Repeat the listing that follows character for character, omitting images.

### Data
-=-=-

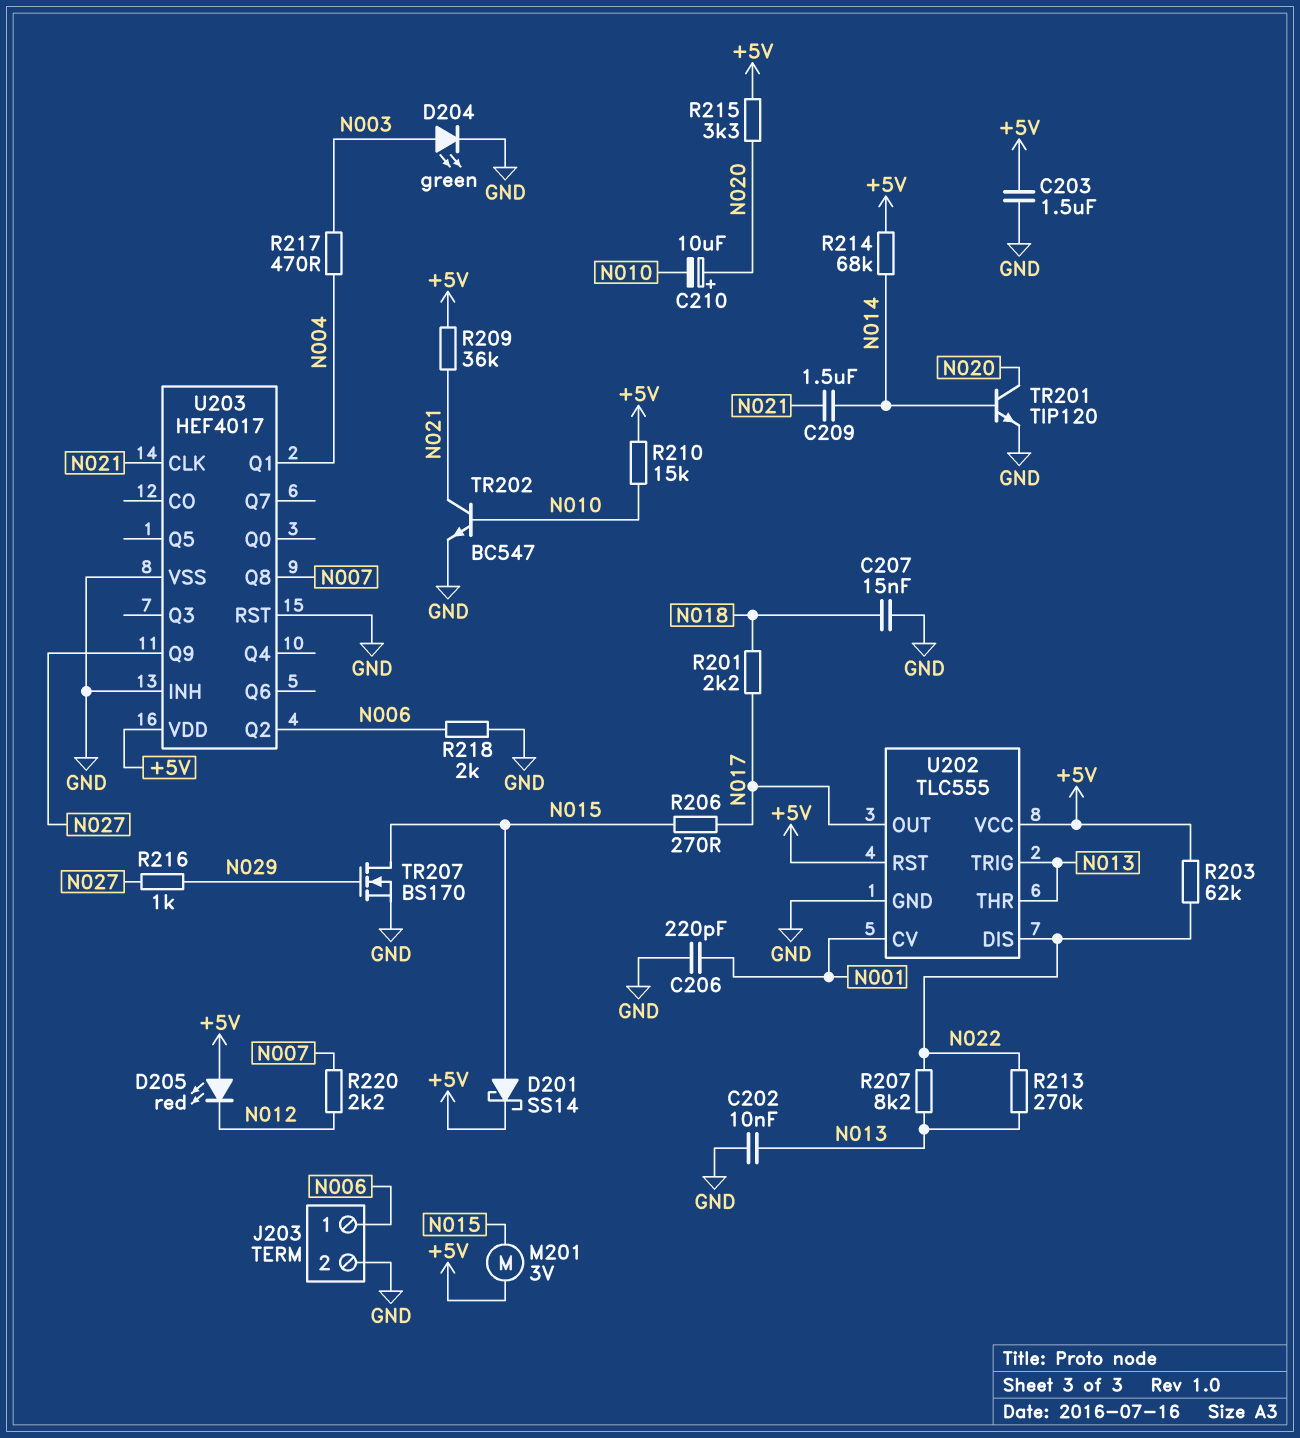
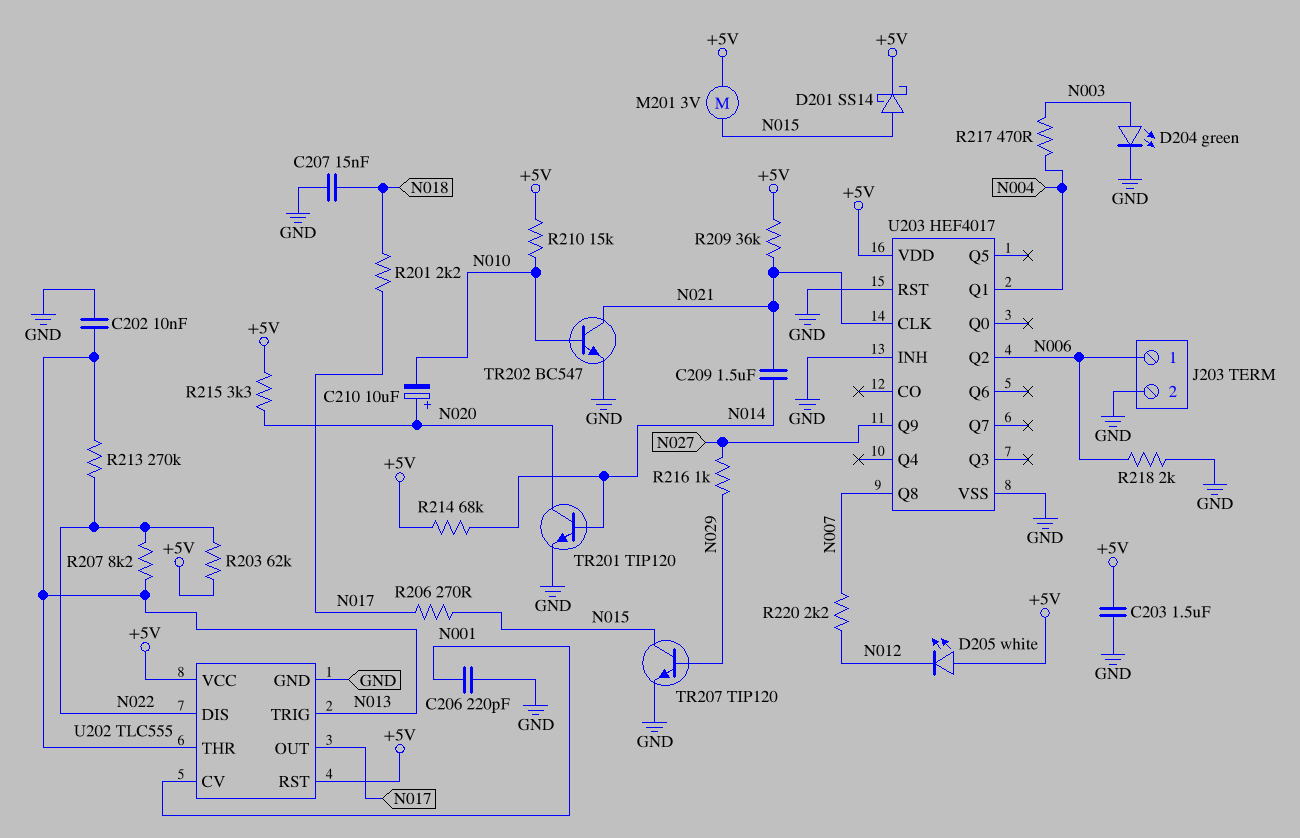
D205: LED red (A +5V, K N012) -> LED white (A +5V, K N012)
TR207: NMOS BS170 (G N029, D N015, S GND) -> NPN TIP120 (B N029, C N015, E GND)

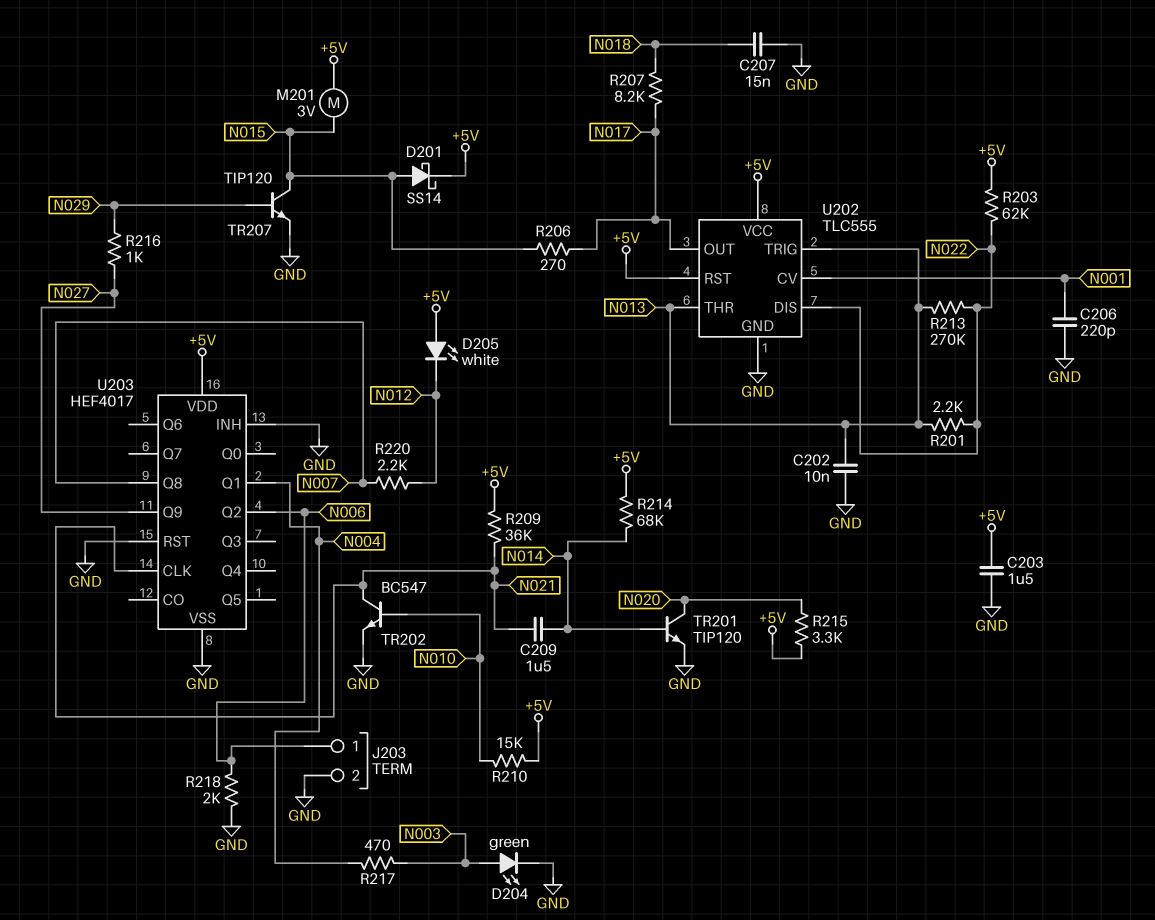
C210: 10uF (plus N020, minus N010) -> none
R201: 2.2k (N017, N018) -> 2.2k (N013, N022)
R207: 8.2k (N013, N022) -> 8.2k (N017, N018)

-=-=-

### The completed task
D205: LED red (A +5V, K N012) -> LED white (A +5V, K N012)
TR207: NMOS BS170 (G N029, D N015, S GND) -> NPN TIP120 (B N029, C N015, E GND)

C210: 10uF (plus N020, minus N010) -> none
R201: 2.2k (N017, N018) -> 2.2k (N013, N022)
R207: 8.2k (N013, N022) -> 8.2k (N017, N018)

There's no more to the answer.